## What needs to be done
Locate the word "white" in the material, then show every line that holds it.

## Dataset
☆ ☆ ☆ ☆

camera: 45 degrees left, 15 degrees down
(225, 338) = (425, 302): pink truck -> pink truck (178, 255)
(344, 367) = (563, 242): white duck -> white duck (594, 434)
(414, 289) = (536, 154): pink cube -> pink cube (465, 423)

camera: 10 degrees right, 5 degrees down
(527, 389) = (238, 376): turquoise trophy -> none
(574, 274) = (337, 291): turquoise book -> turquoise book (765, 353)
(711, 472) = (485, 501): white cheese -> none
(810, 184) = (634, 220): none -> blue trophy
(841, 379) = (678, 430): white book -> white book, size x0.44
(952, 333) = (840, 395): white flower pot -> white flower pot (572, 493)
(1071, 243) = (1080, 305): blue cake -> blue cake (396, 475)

☆ ☆ ☆ ☆

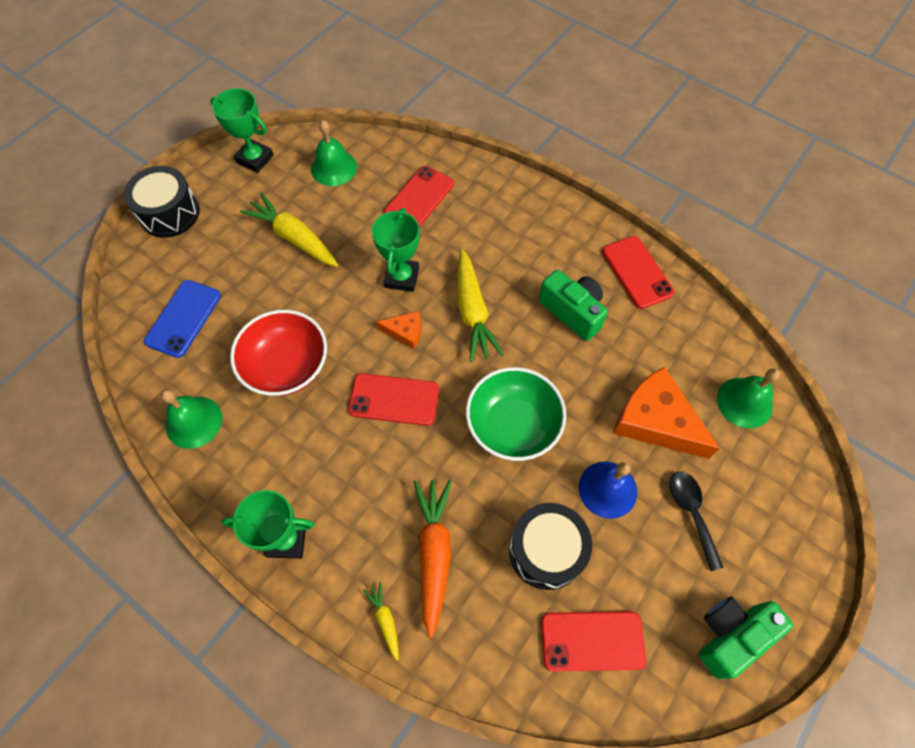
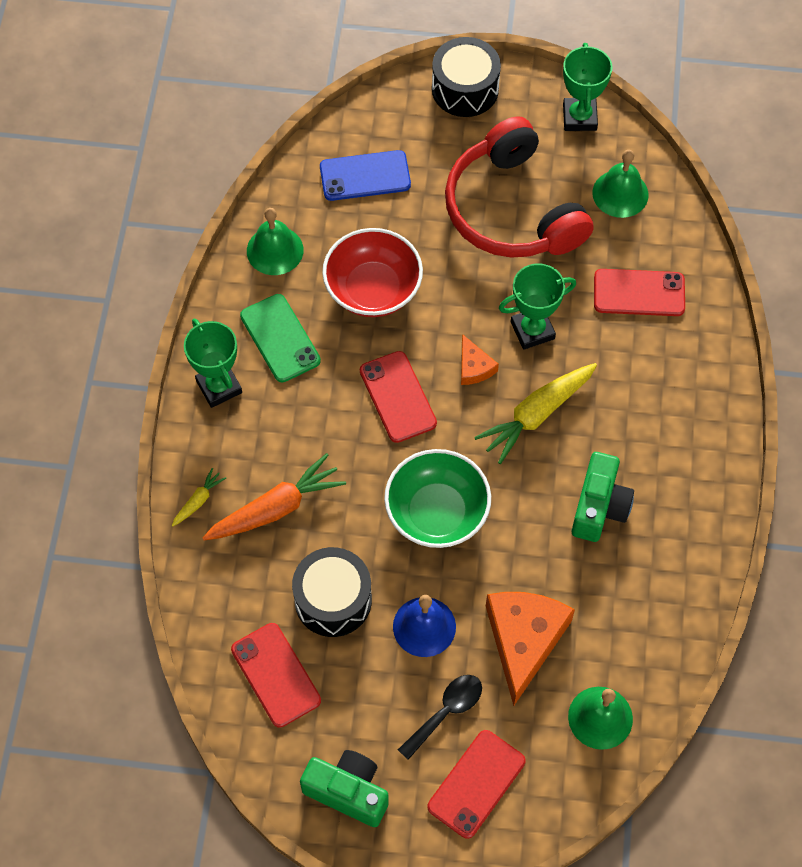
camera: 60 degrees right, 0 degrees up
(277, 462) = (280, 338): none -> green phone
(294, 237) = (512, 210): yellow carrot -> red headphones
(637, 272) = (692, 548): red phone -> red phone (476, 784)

☆ ☆ ☆ ☆

## Solution to this exercise
(344, 367) = (563, 242): white duck -> white duck (594, 434)
(711, 472) = (485, 501): white cheese -> none
(841, 379) = (678, 430): white book -> white book, size x0.44
(952, 333) = (840, 395): white flower pot -> white flower pot (572, 493)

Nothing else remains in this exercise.